- **Request**
Rewrite the material below so that every occurrence of "Registered Electors" becomes "Registered Voters", leaving everything else unchanged.

- **The data**
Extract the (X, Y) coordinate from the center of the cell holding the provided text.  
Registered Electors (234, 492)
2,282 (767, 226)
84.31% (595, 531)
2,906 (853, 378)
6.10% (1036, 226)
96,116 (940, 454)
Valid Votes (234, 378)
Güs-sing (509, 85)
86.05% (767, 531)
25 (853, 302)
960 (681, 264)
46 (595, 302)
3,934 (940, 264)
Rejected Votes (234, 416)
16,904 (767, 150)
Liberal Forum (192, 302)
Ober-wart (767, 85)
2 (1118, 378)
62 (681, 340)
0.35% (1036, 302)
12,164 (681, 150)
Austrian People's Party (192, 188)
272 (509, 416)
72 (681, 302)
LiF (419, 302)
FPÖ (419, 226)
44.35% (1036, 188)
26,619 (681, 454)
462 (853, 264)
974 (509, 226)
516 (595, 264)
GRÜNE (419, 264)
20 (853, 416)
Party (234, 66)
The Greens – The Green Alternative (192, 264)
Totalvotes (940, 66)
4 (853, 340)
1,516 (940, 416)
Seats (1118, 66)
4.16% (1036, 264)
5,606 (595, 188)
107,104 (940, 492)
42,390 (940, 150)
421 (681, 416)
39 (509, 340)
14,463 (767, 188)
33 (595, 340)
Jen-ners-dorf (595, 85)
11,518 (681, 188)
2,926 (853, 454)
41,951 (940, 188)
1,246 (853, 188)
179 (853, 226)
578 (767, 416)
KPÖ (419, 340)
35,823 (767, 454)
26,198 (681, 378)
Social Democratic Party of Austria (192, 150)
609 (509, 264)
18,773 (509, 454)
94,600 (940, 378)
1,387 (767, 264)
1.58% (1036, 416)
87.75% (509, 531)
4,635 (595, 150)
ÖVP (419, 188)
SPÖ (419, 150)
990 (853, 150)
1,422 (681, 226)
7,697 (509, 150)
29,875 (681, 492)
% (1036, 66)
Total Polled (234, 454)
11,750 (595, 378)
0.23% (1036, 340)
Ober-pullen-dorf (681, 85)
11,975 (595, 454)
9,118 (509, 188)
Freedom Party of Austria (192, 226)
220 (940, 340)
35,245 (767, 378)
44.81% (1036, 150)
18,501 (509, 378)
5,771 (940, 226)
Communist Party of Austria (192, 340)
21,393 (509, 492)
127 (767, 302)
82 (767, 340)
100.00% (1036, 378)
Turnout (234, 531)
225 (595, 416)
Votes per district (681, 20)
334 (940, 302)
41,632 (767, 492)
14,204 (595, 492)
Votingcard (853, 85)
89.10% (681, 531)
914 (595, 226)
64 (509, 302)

- **Solution to this problem**
Extract the (X, Y) coordinate from the center of the cell holding the provided text.  
Registered Voters (234, 492)
2,282 (767, 226)
84.31% (595, 531)
2,906 (853, 378)
6.10% (1036, 226)
96,116 (940, 454)
Valid Votes (234, 378)
Güs-sing (509, 85)
86.05% (767, 531)
25 (853, 302)
960 (681, 264)
46 (595, 302)
3,934 (940, 264)
Rejected Votes (234, 416)
16,904 (767, 150)
Liberal Forum (192, 302)
Ober-wart (767, 85)
2 (1118, 378)
62 (681, 340)
0.35% (1036, 302)
12,164 (681, 150)
Austrian People's Party (192, 188)
272 (509, 416)
72 (681, 302)
LiF (419, 302)
FPÖ (419, 226)
44.35% (1036, 188)
26,619 (681, 454)
462 (853, 264)
974 (509, 226)
516 (595, 264)
GRÜNE (419, 264)
20 (853, 416)
Party (234, 66)
The Greens – The Green Alternative (192, 264)
Totalvotes (940, 66)
4 (853, 340)
1,516 (940, 416)
Seats (1118, 66)
4.16% (1036, 264)
5,606 (595, 188)
107,104 (940, 492)
42,390 (940, 150)
421 (681, 416)
39 (509, 340)
14,463 (767, 188)
33 (595, 340)
Jen-ners-dorf (595, 85)
11,518 (681, 188)
2,926 (853, 454)
41,951 (940, 188)
1,246 (853, 188)
179 (853, 226)
578 (767, 416)
KPÖ (419, 340)
35,823 (767, 454)
26,198 (681, 378)
Social Democratic Party of Austria (192, 150)
609 (509, 264)
18,773 (509, 454)
94,600 (940, 378)
1,387 (767, 264)
1.58% (1036, 416)
87.75% (509, 531)
4,635 (595, 150)
ÖVP (419, 188)
SPÖ (419, 150)
990 (853, 150)
1,422 (681, 226)
7,697 (509, 150)
29,875 (681, 492)
% (1036, 66)
Total Polled (234, 454)
11,750 (595, 378)
0.23% (1036, 340)
Ober-pullen-dorf (681, 85)
11,975 (595, 454)
9,118 (509, 188)
Freedom Party of Austria (192, 226)
220 (940, 340)
35,245 (767, 378)
44.81% (1036, 150)
18,501 (509, 378)
5,771 (940, 226)
Communist Party of Austria (192, 340)
21,393 (509, 492)
127 (767, 302)
82 (767, 340)
100.00% (1036, 378)
Turnout (234, 531)
225 (595, 416)
Votes per district (681, 20)
334 (940, 302)
41,632 (767, 492)
14,204 (595, 492)
Votingcard (853, 85)
89.10% (681, 531)
914 (595, 226)
64 (509, 302)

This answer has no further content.